Start of Provided data

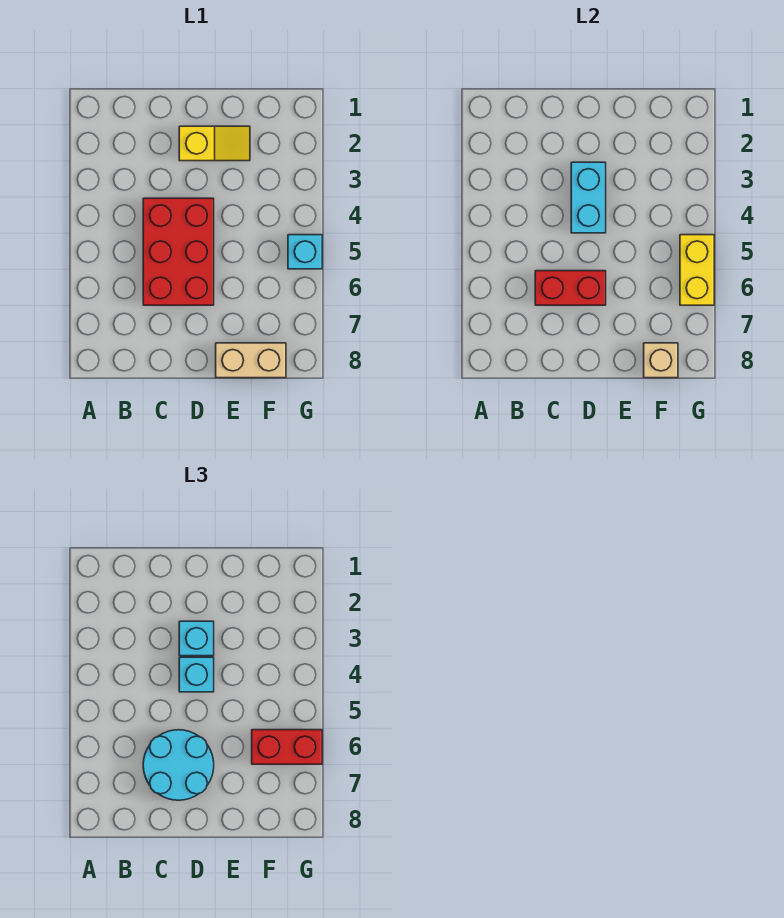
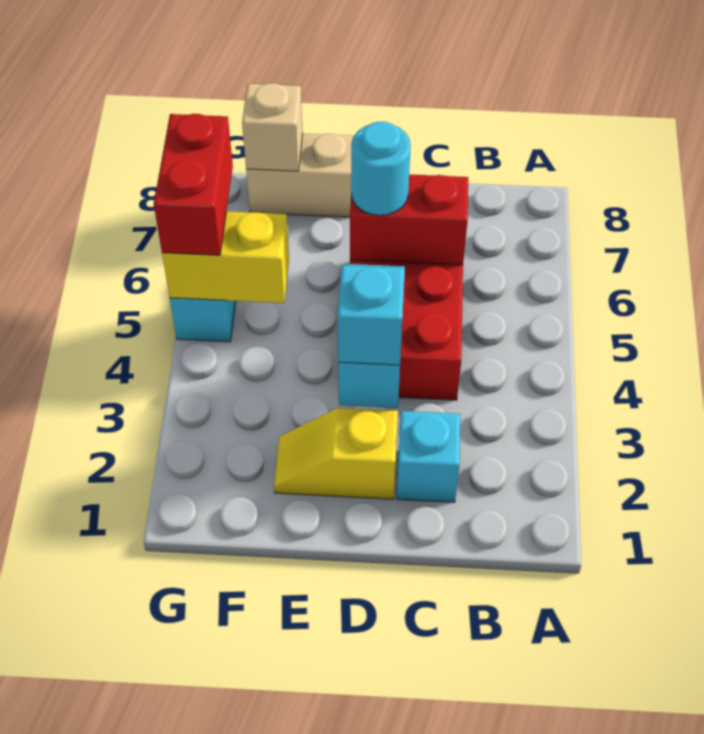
cyan round brick C6:D7 level 3 -> cyan round brick D6 level 3
cyan brick D4 level 3 -> cyan brick C2 level 1
red brick F6:G6 level 3 -> red brick G5:G6 level 3
yellow brick G5:G6 level 2 -> yellow brick F5:G5 level 2

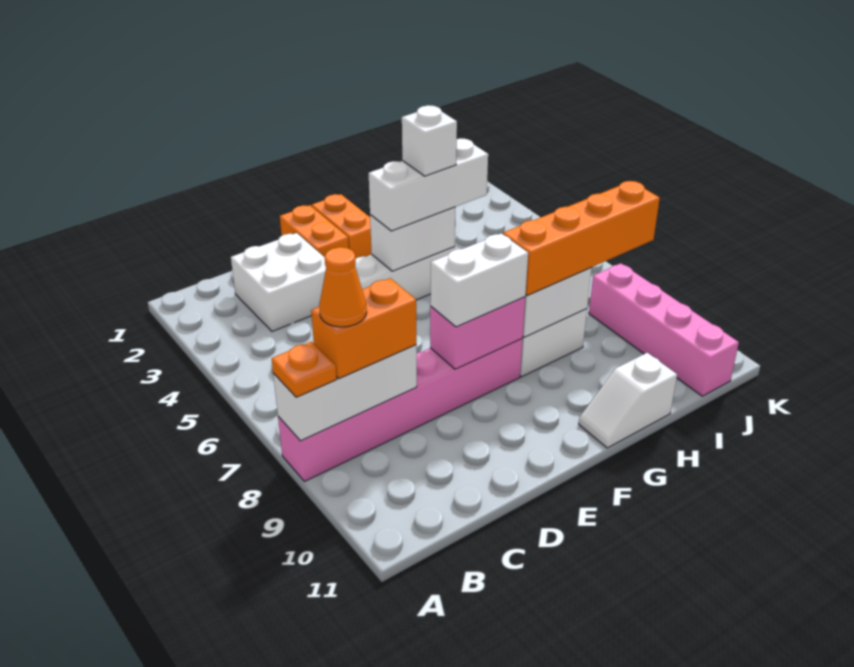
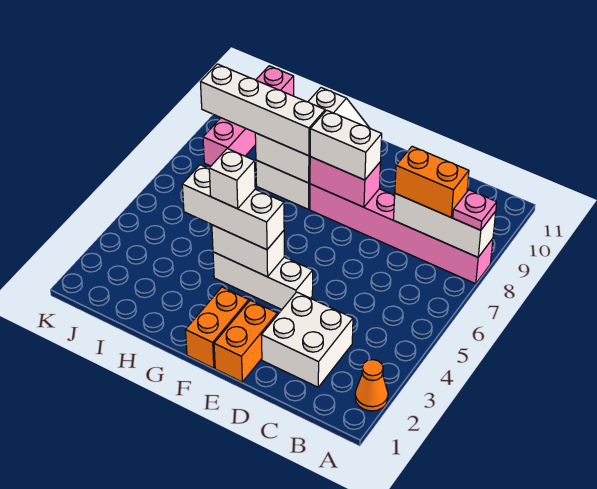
orange plate A8 level 3 -> pink plate A8 level 3
orange cone B8 level 4 -> orange cone A2 level 1
orange brick G8:J8 level 3 -> white brick G8:J8 level 3

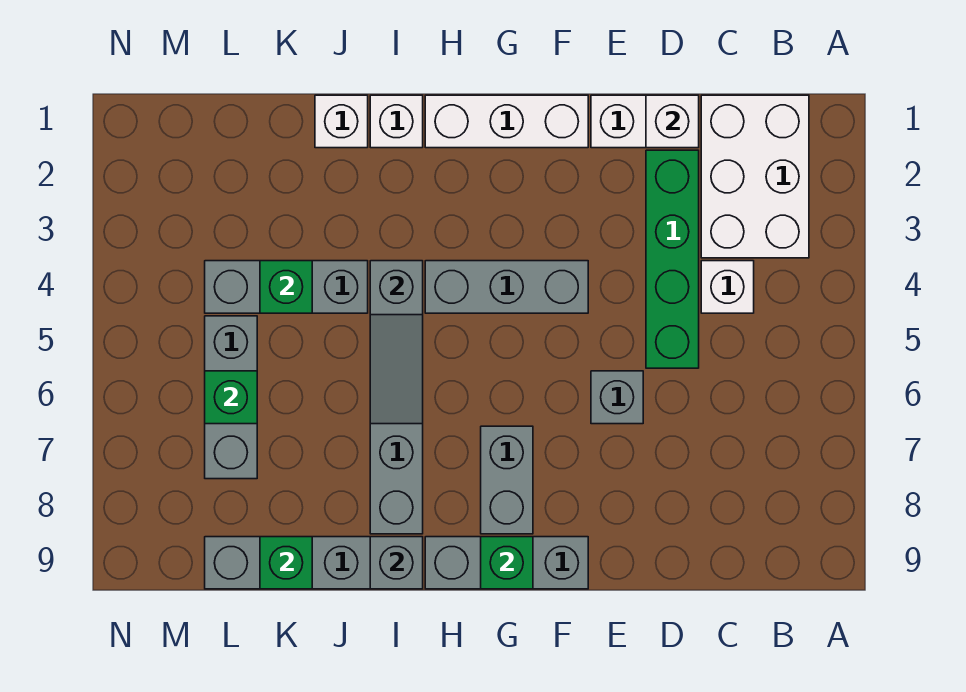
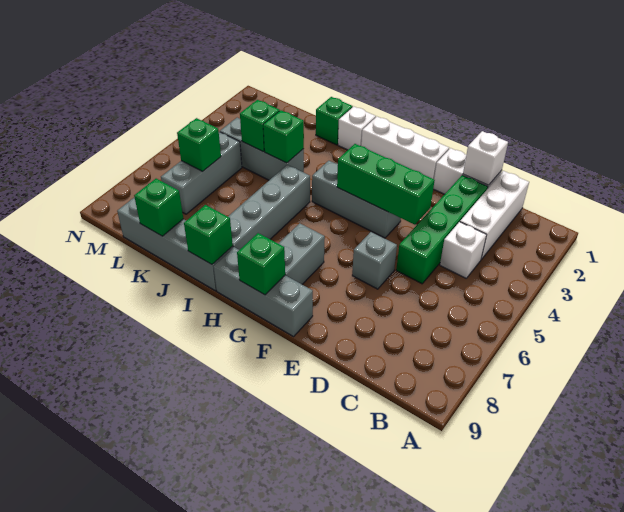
white brick B1:C3 level 1 -> white brick C1:C3 level 1
none -> green brick E4:G4 level 2
grey slope I4:I6 level 2 top 4 -> none
grey brick I9 level 2 -> green brick I9 level 2
white brick J1 level 1 -> green brick J1 level 1
none -> green brick J4 level 2

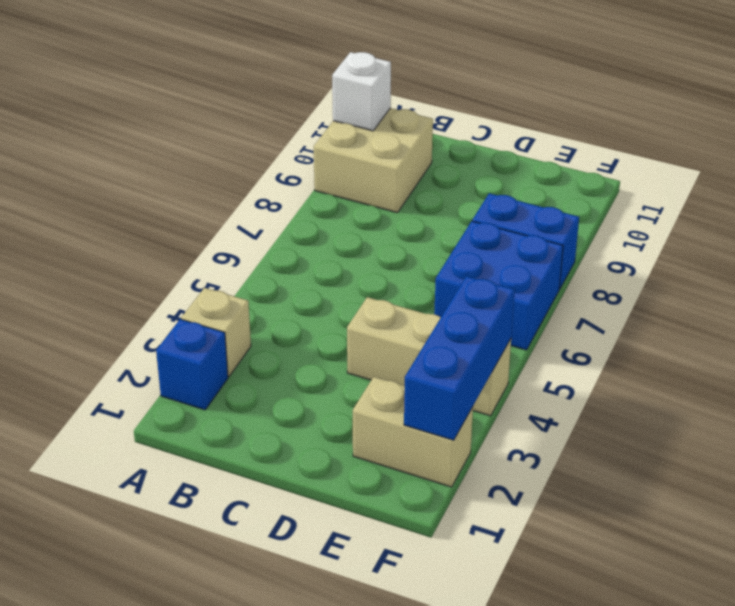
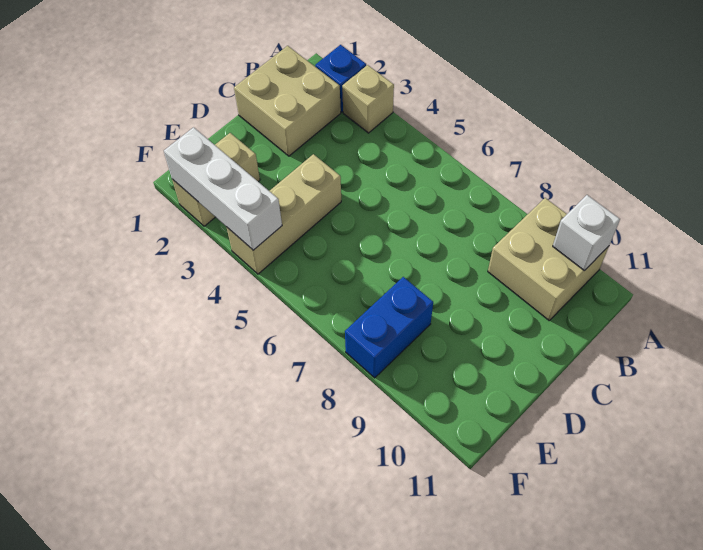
none -> tan brick B1:C2 level 1
blue brick E6:F7 level 1 -> none
blue brick F2:F4 level 2 -> white brick F2:F4 level 2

End of Provided data

State the number of lines holding the word "grey" in the listing. Add nothing else.

→ **Solution to this problem**
2